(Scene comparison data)
□ □ □ □ □

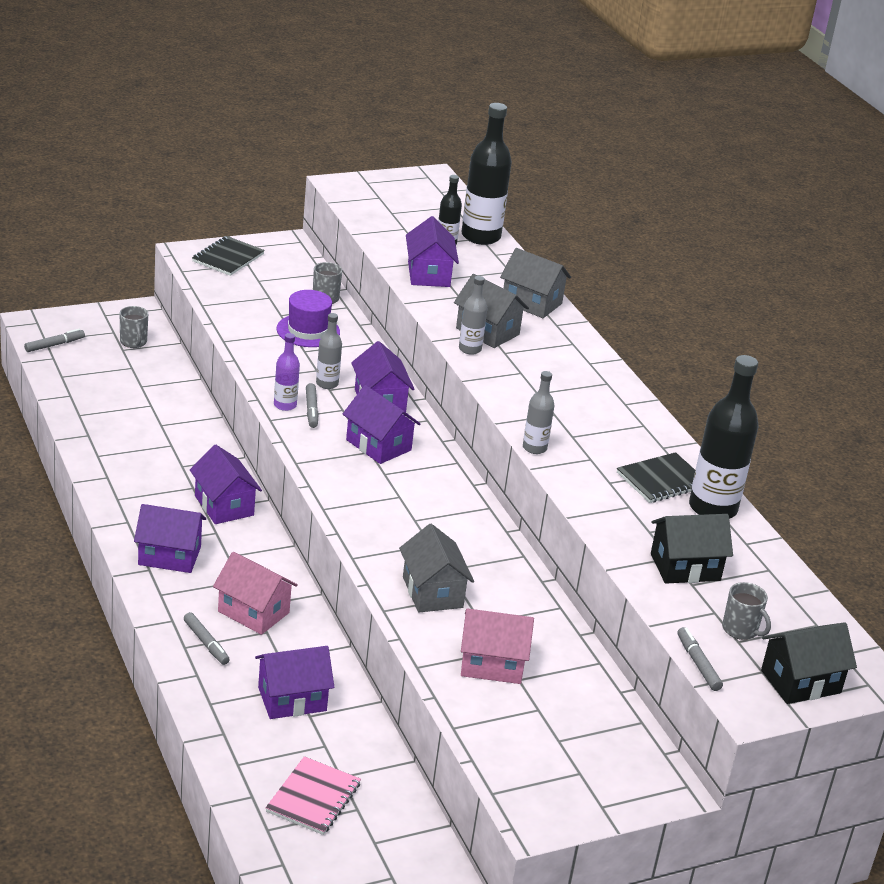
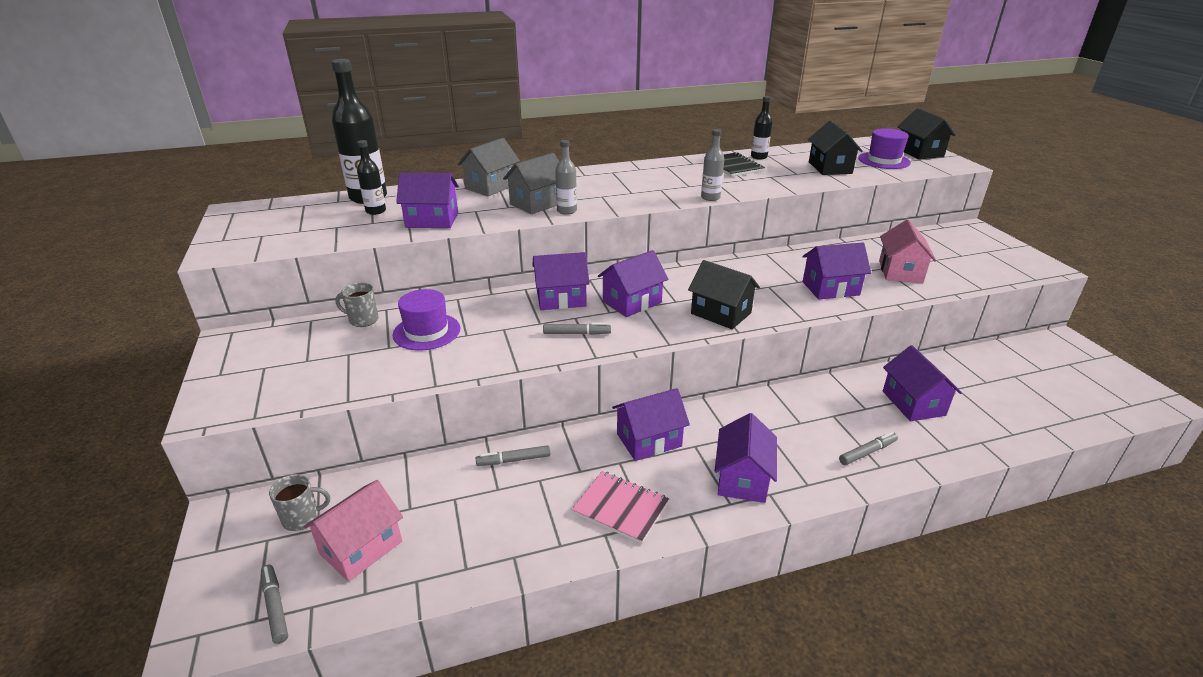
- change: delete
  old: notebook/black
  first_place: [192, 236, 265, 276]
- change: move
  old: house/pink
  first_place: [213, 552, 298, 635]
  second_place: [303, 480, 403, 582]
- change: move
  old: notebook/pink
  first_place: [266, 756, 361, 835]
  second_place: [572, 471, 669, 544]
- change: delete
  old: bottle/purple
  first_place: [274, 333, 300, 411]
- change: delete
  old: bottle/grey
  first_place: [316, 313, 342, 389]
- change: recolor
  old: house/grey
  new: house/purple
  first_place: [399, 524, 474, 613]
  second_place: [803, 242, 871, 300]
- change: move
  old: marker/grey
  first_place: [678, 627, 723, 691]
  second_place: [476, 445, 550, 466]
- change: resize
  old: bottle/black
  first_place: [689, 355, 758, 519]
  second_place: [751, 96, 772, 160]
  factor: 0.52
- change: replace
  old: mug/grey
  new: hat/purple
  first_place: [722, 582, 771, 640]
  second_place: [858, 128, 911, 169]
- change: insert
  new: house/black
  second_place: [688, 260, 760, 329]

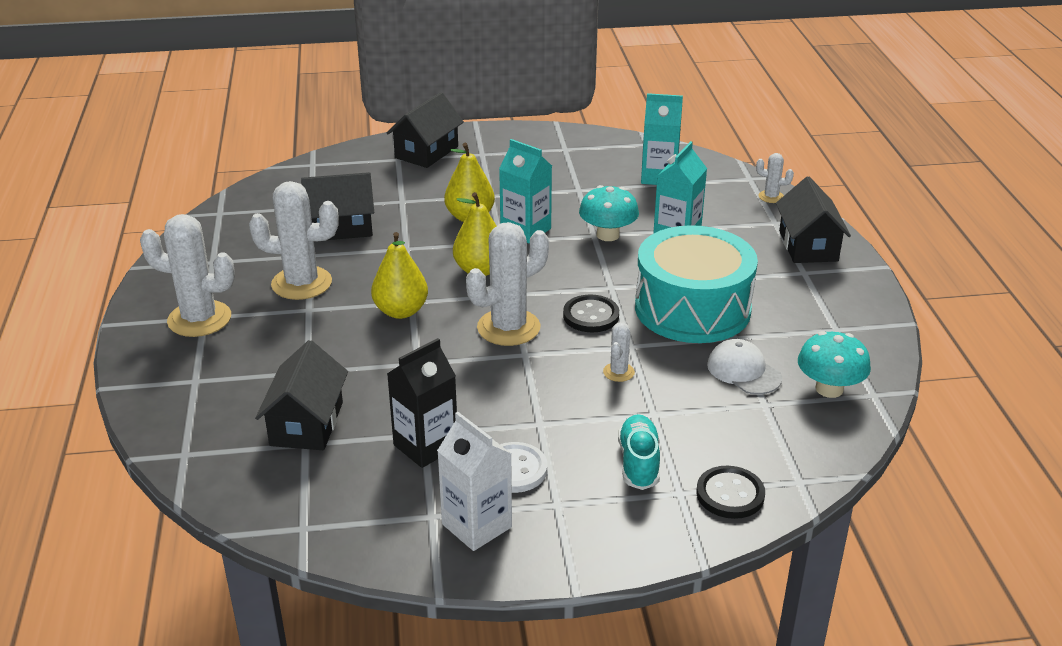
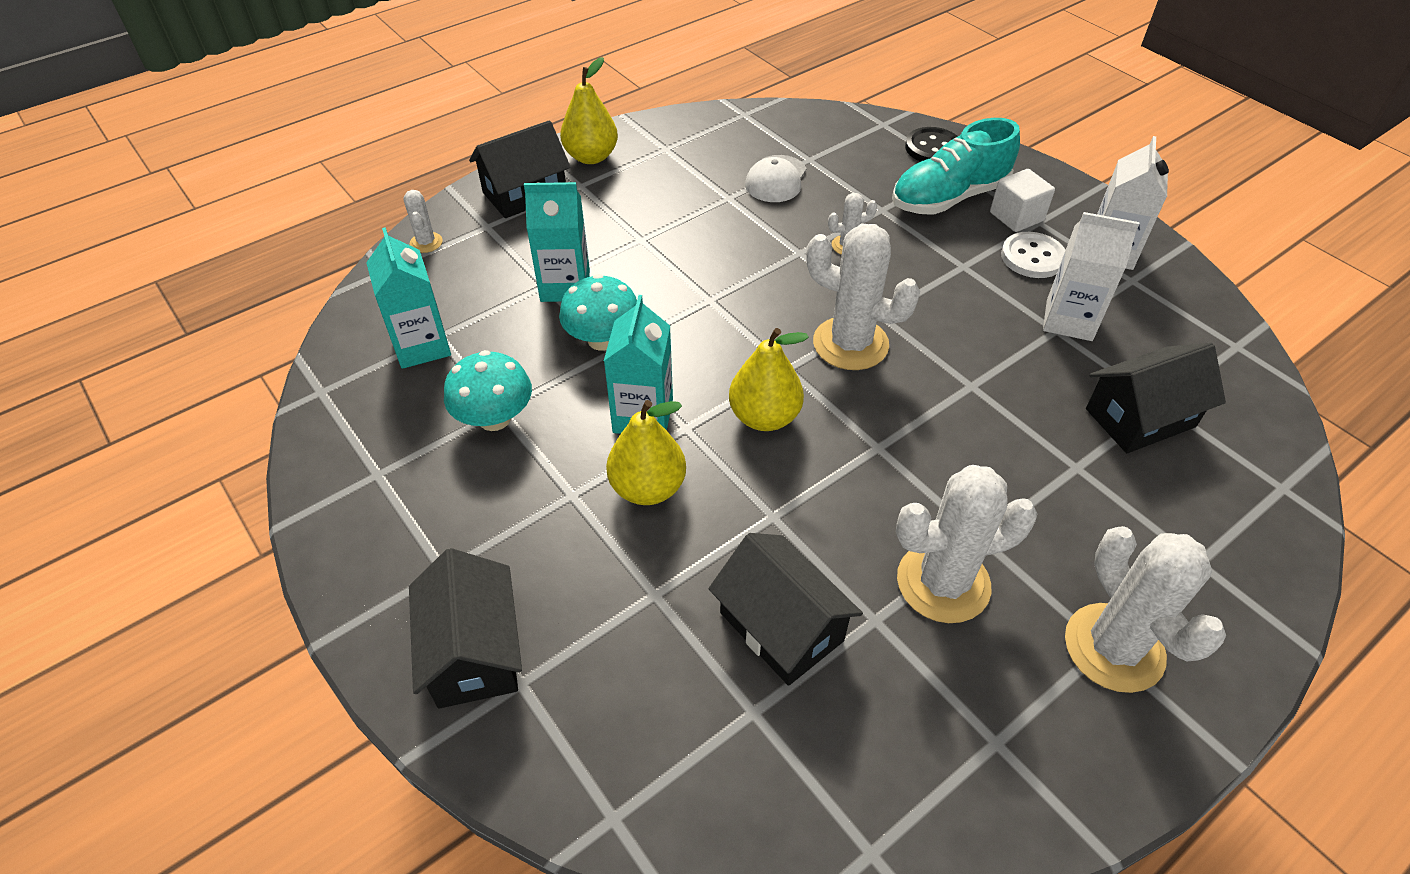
- change: rotate
  old: cactus/white
  first_place: [249, 181, 339, 300]
  second_place: [896, 465, 1038, 623]
  degrees: -75
- change: move
  old: pear/yellow
  first_place: [371, 232, 428, 319]
  second_place: [560, 57, 618, 164]
- change: rotate
  old: house/black
  first_place: [387, 92, 464, 168]
  second_place: [409, 548, 522, 709]
  degrees: 75
- change: recolor
  old: carton/black
  new: carton/white
  first_place: [387, 338, 457, 468]
  second_place: [1043, 212, 1139, 341]
- change: delete
  old: button/black
  first_place: [563, 294, 619, 332]
- change: resize
  old: shoe/turquoise
  first_place: [618, 414, 660, 490]
  second_place: [892, 118, 1020, 215]
  factor: 1.55
- change: delete
  old: drum/turquoise
  first_place: [635, 225, 758, 343]
- change: move
  old: mushroom/turquoise
  first_place: [798, 331, 871, 398]
  second_place: [444, 350, 532, 431]
- change: insert
  new: cube/white
  second_place: [990, 169, 1055, 232]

□ □ □ □ □

# TASK REQUIREMENTS:
Write out again only the lines from the line that contains "first_place: [399, 524, 474, 613]" through the last line of the records, both ends included, without any of the pictures.

# WRITTEN RESPONSE:
  first_place: [399, 524, 474, 613]
  second_place: [803, 242, 871, 300]
- change: move
  old: marker/grey
  first_place: [678, 627, 723, 691]
  second_place: [476, 445, 550, 466]
- change: resize
  old: bottle/black
  first_place: [689, 355, 758, 519]
  second_place: [751, 96, 772, 160]
  factor: 0.52
- change: replace
  old: mug/grey
  new: hat/purple
  first_place: [722, 582, 771, 640]
  second_place: [858, 128, 911, 169]
- change: insert
  new: house/black
  second_place: [688, 260, 760, 329]

- change: rotate
  old: cactus/white
  first_place: [249, 181, 339, 300]
  second_place: [896, 465, 1038, 623]
  degrees: -75
- change: move
  old: pear/yellow
  first_place: [371, 232, 428, 319]
  second_place: [560, 57, 618, 164]
- change: rotate
  old: house/black
  first_place: [387, 92, 464, 168]
  second_place: [409, 548, 522, 709]
  degrees: 75
- change: recolor
  old: carton/black
  new: carton/white
  first_place: [387, 338, 457, 468]
  second_place: [1043, 212, 1139, 341]
- change: delete
  old: button/black
  first_place: [563, 294, 619, 332]
- change: resize
  old: shoe/turquoise
  first_place: [618, 414, 660, 490]
  second_place: [892, 118, 1020, 215]
  factor: 1.55
- change: delete
  old: drum/turquoise
  first_place: [635, 225, 758, 343]
- change: move
  old: mushroom/turquoise
  first_place: [798, 331, 871, 398]
  second_place: [444, 350, 532, 431]
- change: insert
  new: cube/white
  second_place: [990, 169, 1055, 232]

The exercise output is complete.